» **Work instructions**
Transcribe each record exactly. Omit the pictures.

» **Material provided**
━━━━━━━━

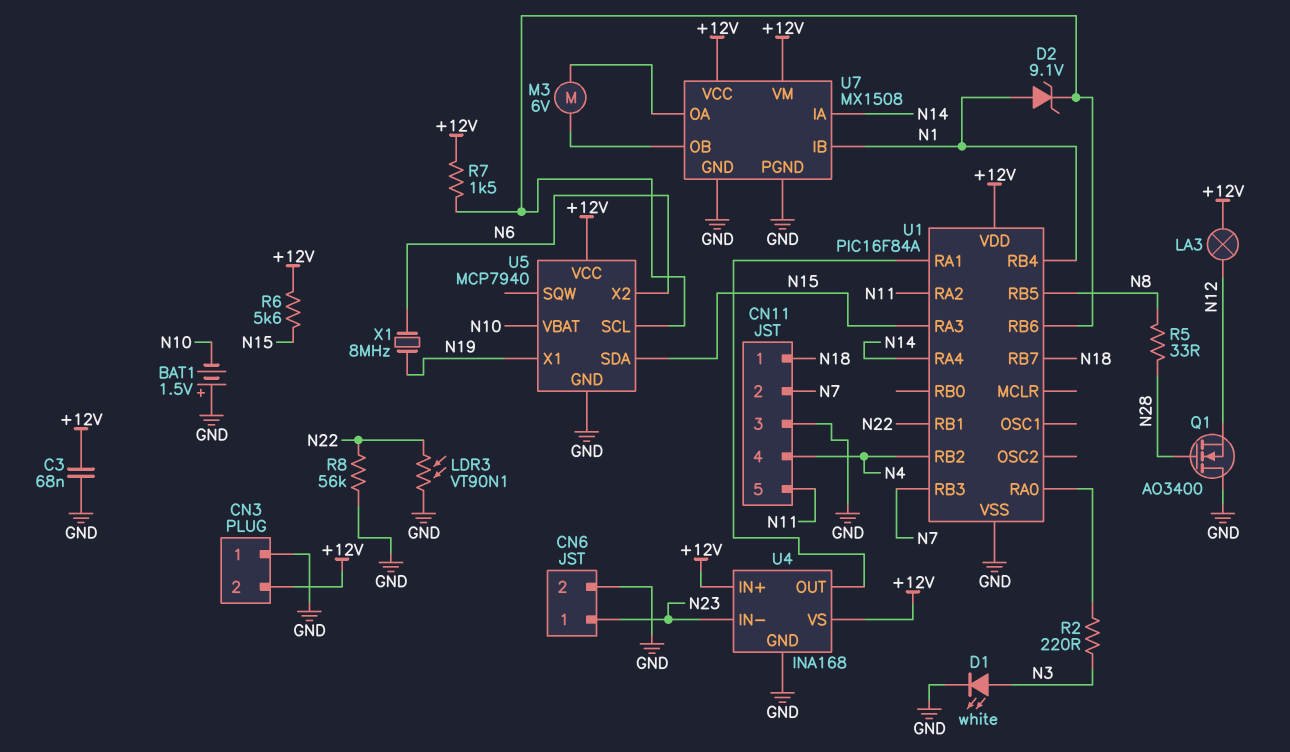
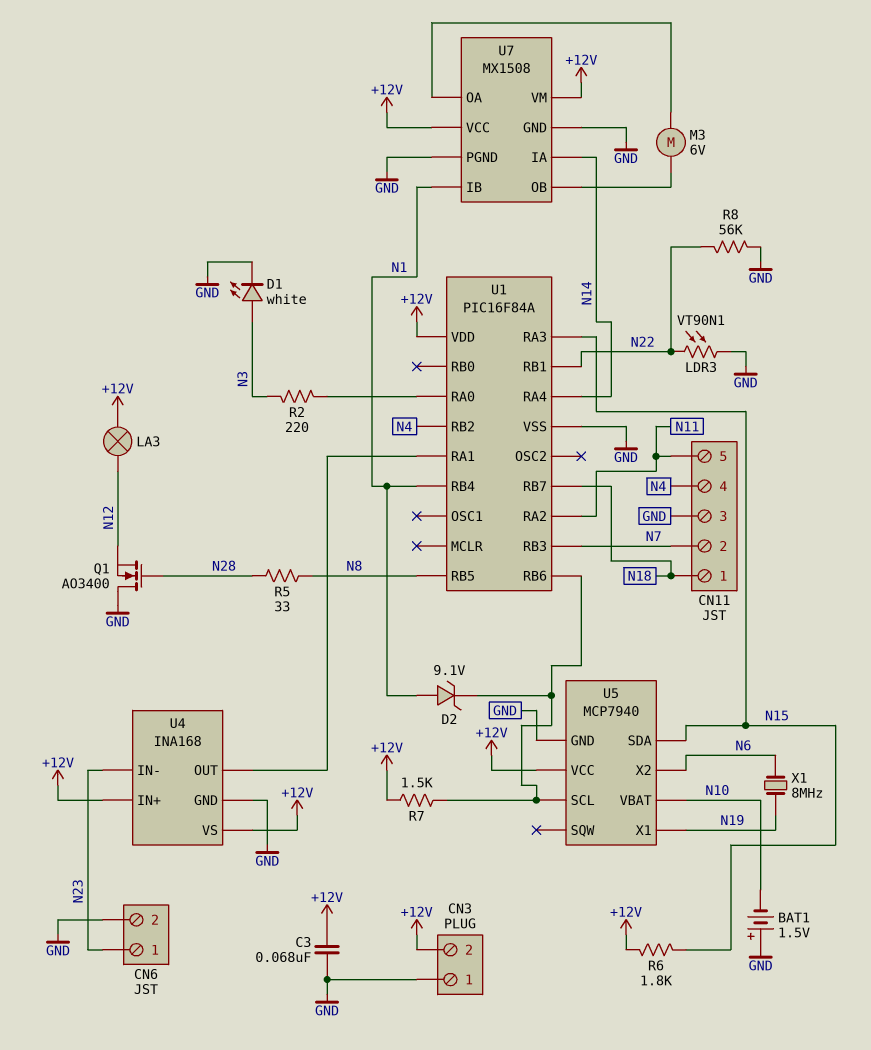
R6: 5.6k (+12V, N15) -> 1.8k (+12V, N15)

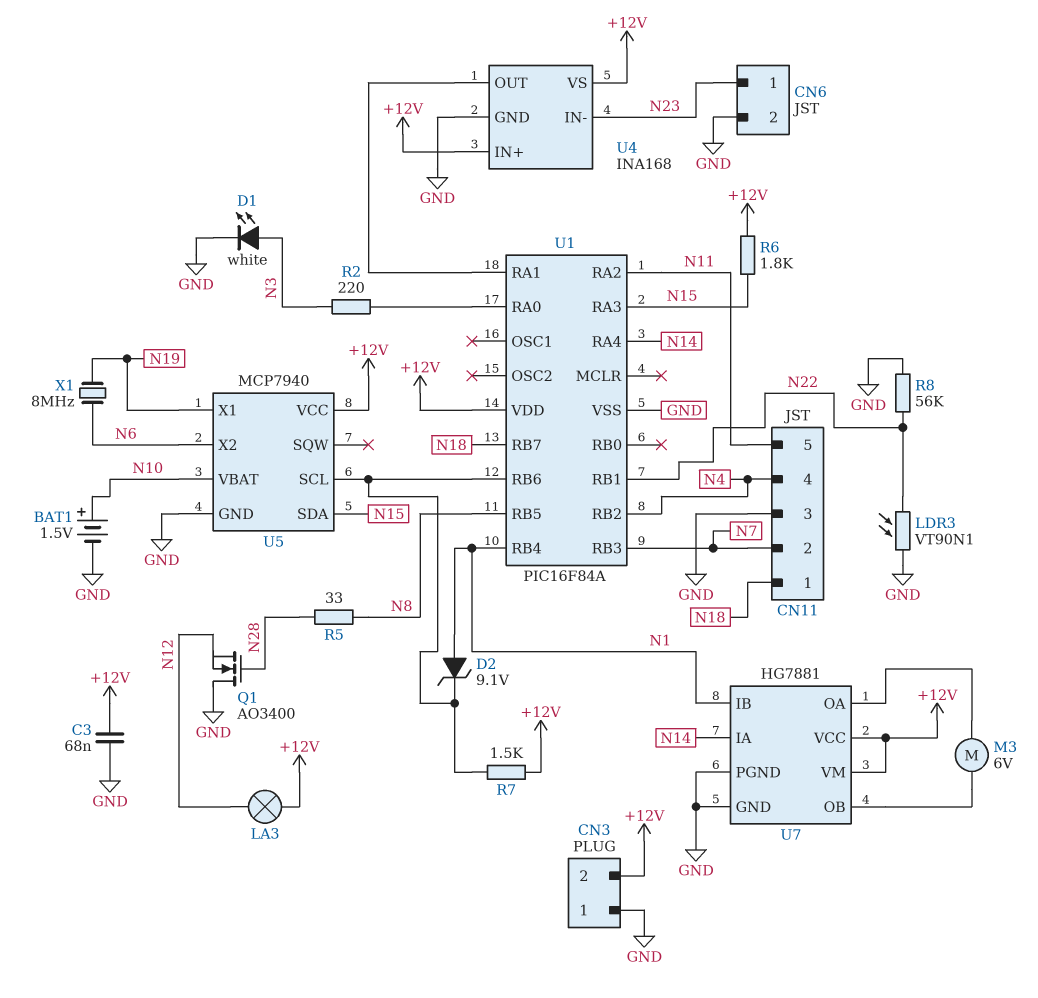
BAT1: 1.5V (plus GND, minus N10) -> 1.5V (plus N10, minus GND)
U7: MX1508 -> HG7881

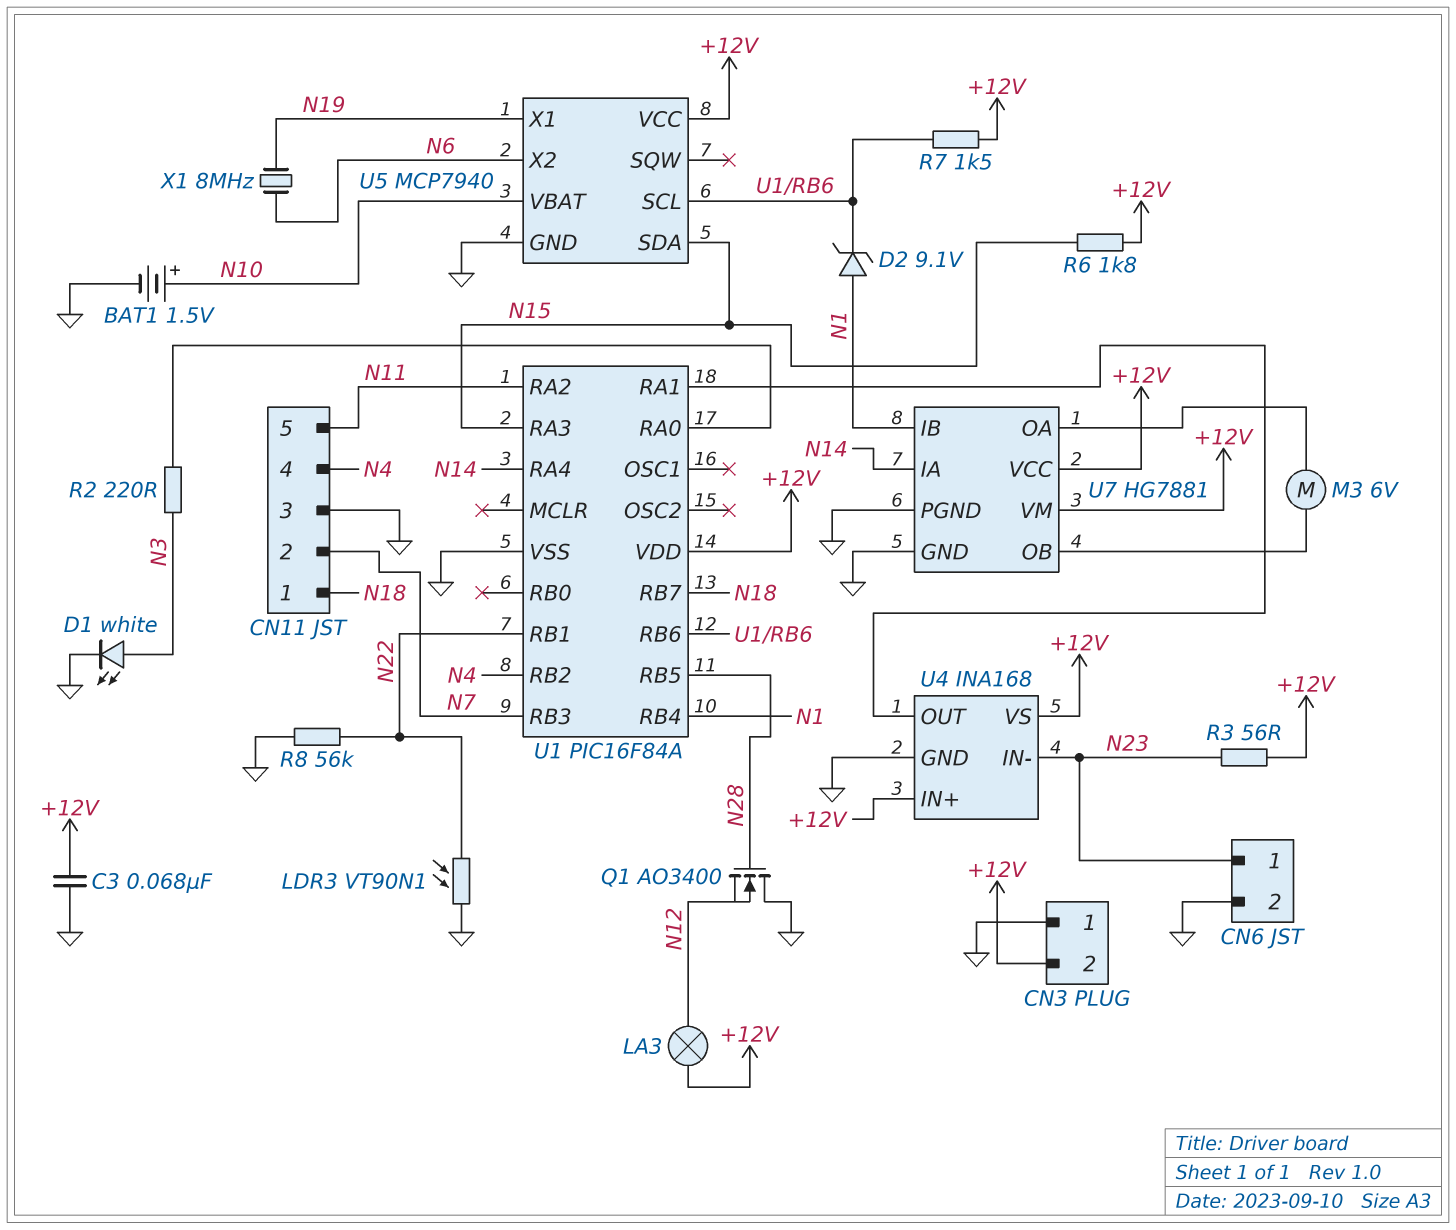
R3: none -> 56 (+12V, N23)
R5: 33 (N8, N28) -> none
U1 pin RB5: N8 -> N28

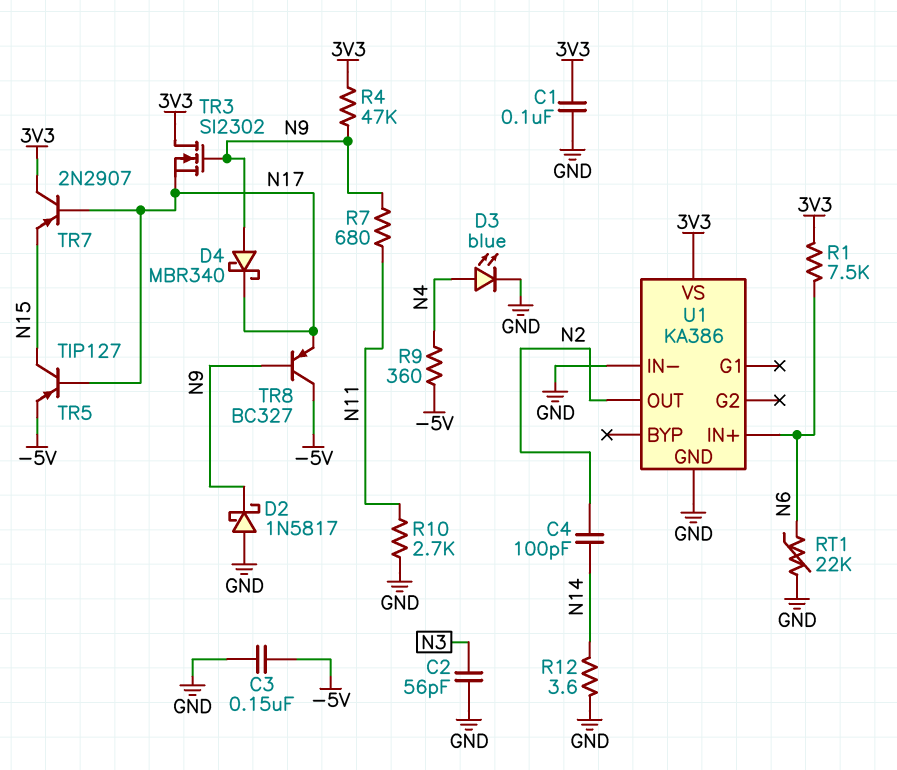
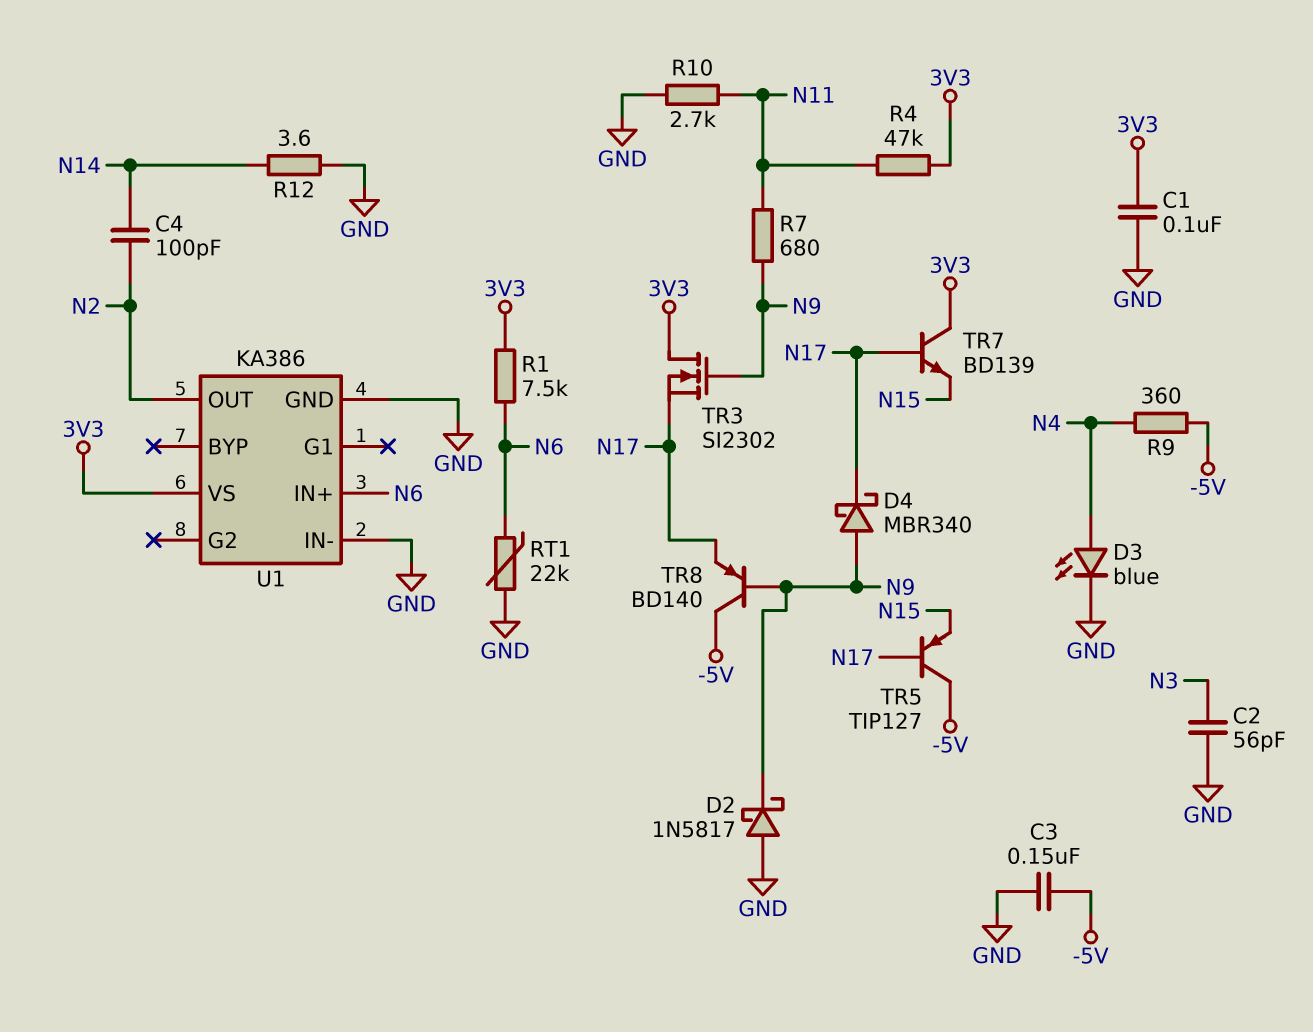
R4: 47k (3V3, N9) -> 47k (3V3, N11)
TR5: PNP TIP127 (B N17, C N15, E -5V) -> PNP TIP127 (B N17, C -5V, E N15)
TR7: PNP 2N2907 (B N17, C 3V3, E N15) -> NPN BD139 (B N17, C 3V3, E N15)
TR8: PNP BC327 (B N9, C -5V, E N17) -> PNP BD140 (B N9, C -5V, E N17)

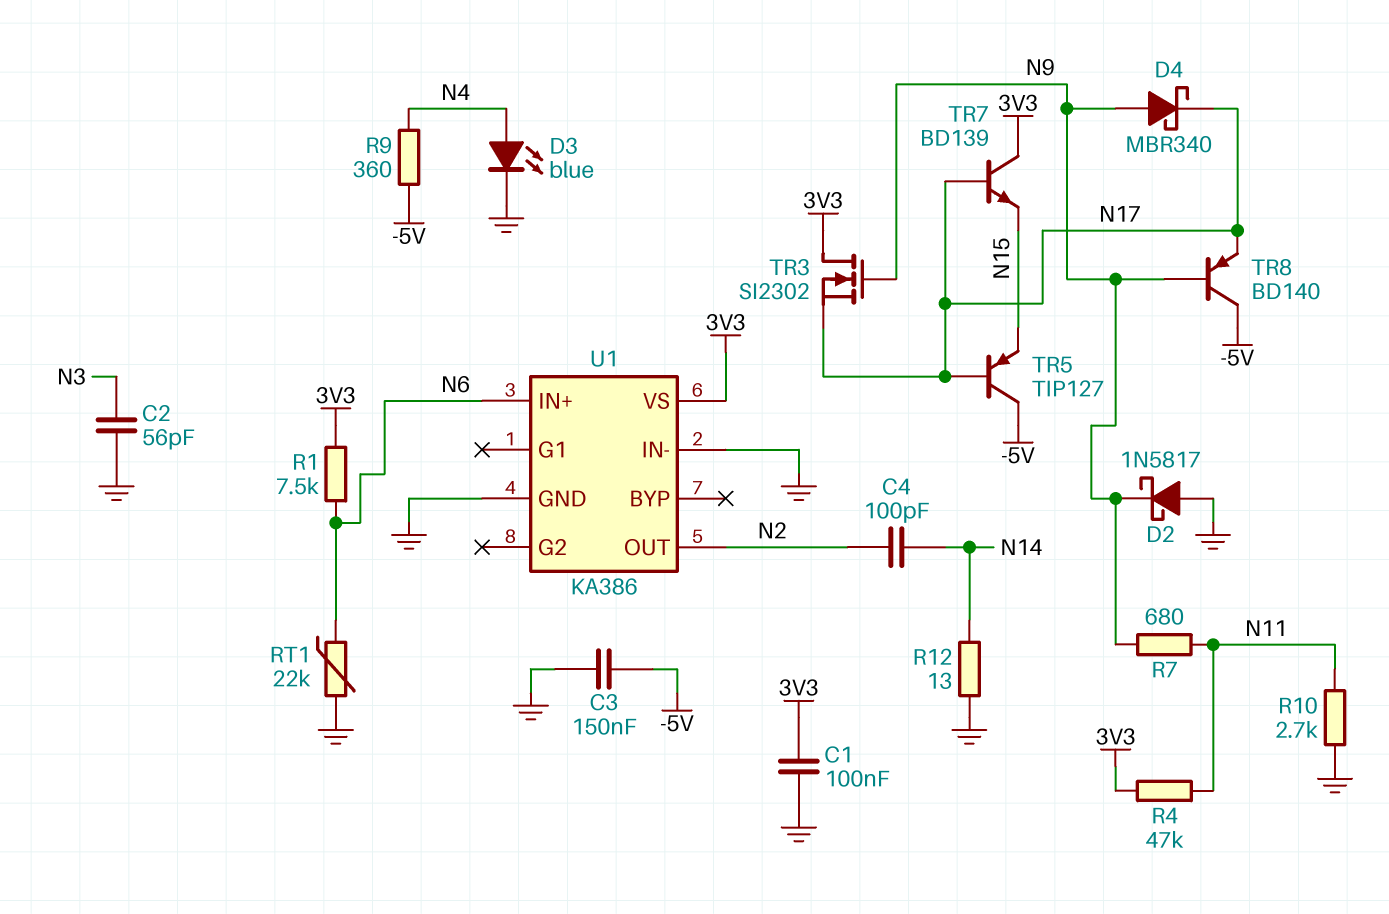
R12: 3.6 (GND, N14) -> 13 (GND, N14)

━━━━━━━━

» **Finished task**
R6: 5.6k (+12V, N15) -> 1.8k (+12V, N15)

BAT1: 1.5V (plus GND, minus N10) -> 1.5V (plus N10, minus GND)
U7: MX1508 -> HG7881

R3: none -> 56 (+12V, N23)
R5: 33 (N8, N28) -> none
U1 pin RB5: N8 -> N28

R4: 47k (3V3, N9) -> 47k (3V3, N11)
TR5: PNP TIP127 (B N17, C N15, E -5V) -> PNP TIP127 (B N17, C -5V, E N15)
TR7: PNP 2N2907 (B N17, C 3V3, E N15) -> NPN BD139 (B N17, C 3V3, E N15)
TR8: PNP BC327 (B N9, C -5V, E N17) -> PNP BD140 (B N9, C -5V, E N17)

R12: 3.6 (GND, N14) -> 13 (GND, N14)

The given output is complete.